## Work to complete
Go to the line in the entries below that holds "camera: 95 degrees left, 10 degrees up" and repeat exactly from there through the line that holds "(428, 312) = (671, 271): black", inclusive.

## Given records
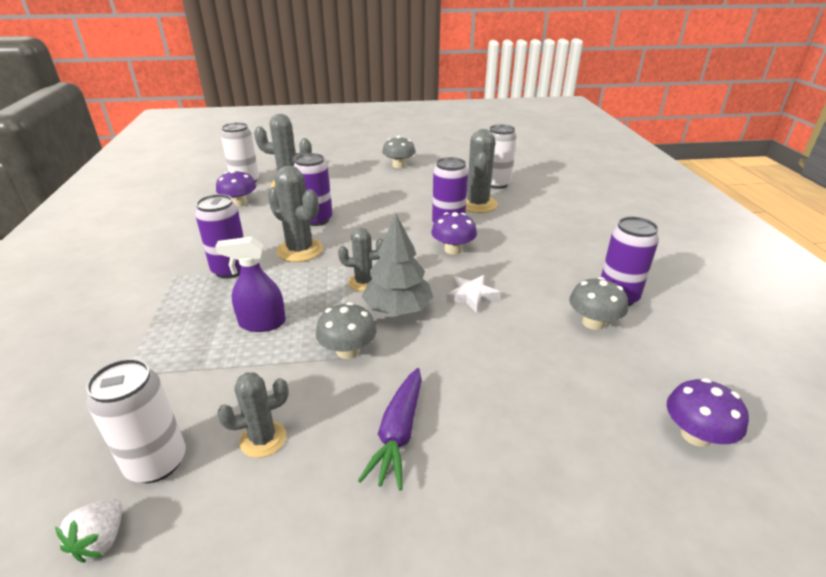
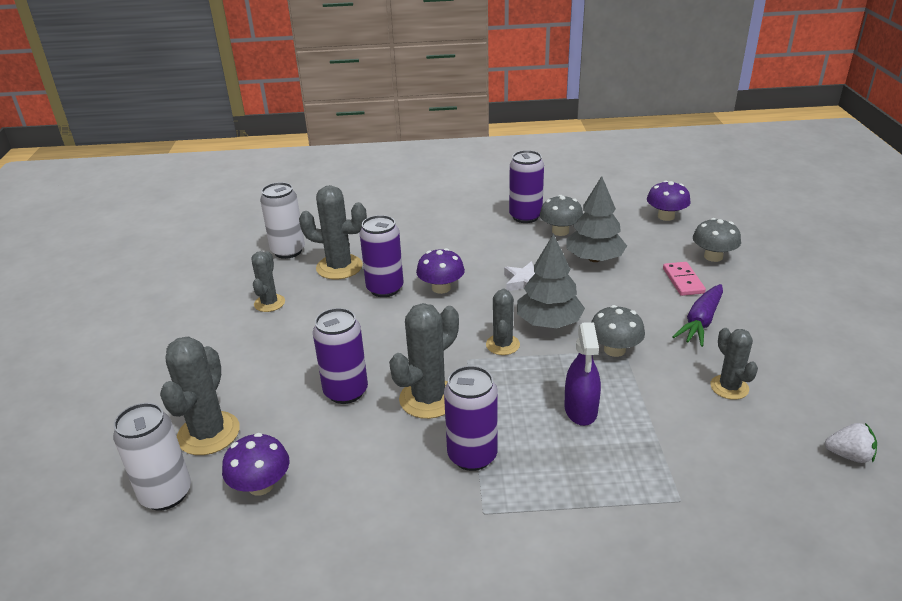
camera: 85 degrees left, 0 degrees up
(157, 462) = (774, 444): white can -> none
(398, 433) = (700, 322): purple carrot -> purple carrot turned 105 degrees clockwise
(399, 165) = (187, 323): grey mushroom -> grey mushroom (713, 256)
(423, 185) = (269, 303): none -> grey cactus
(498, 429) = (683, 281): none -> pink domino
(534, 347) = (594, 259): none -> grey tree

* * *

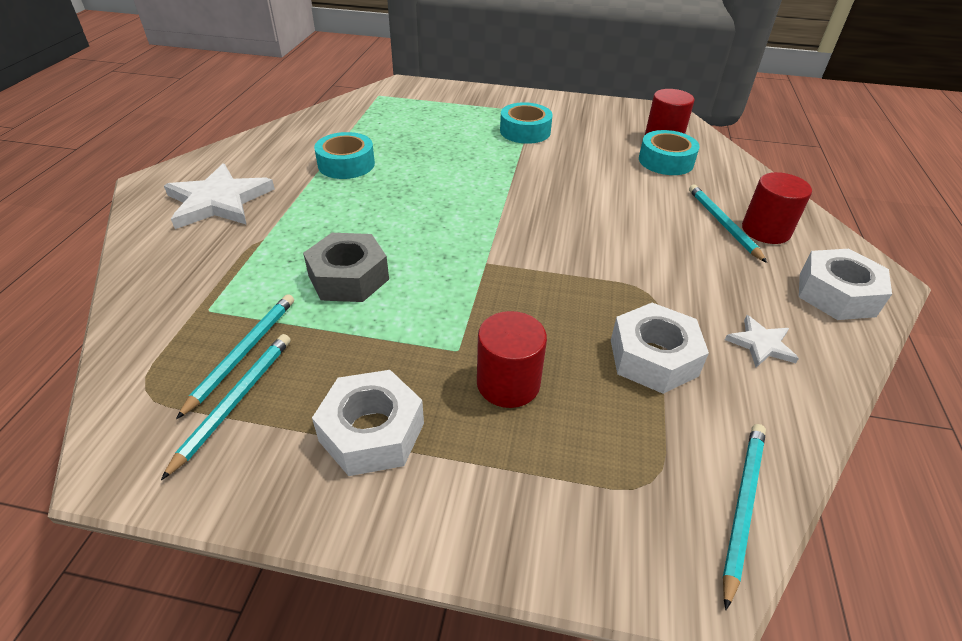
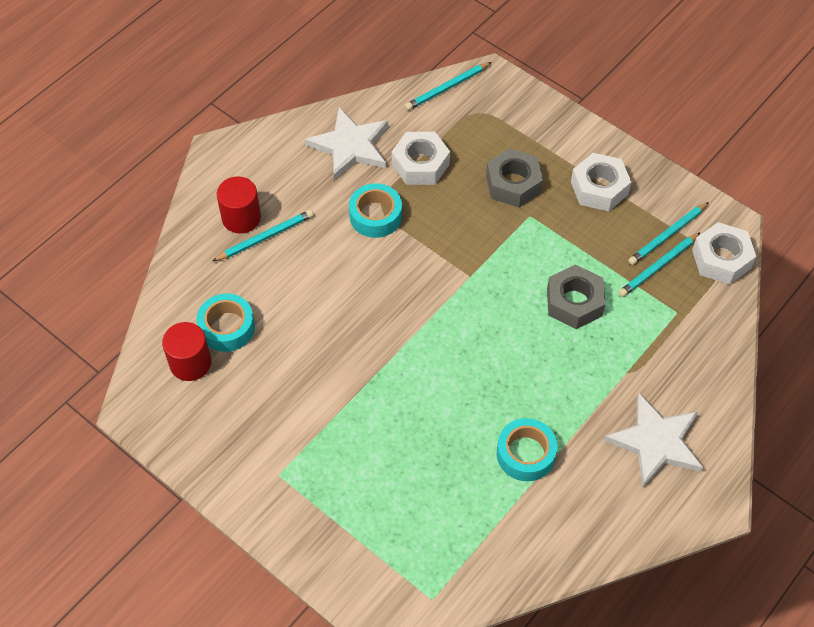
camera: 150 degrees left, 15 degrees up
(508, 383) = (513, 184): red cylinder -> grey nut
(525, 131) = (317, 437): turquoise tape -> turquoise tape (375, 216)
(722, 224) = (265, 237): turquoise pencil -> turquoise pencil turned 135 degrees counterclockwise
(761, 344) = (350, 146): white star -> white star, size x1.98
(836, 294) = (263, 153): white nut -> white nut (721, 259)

==

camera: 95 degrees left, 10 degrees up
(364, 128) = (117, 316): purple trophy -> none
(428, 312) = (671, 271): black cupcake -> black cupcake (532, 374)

## Exercise output
camera: 95 degrees left, 10 degrees up
(364, 128) = (117, 316): purple trophy -> none
(428, 312) = (671, 271): black cupcake -> black cupcake (532, 374)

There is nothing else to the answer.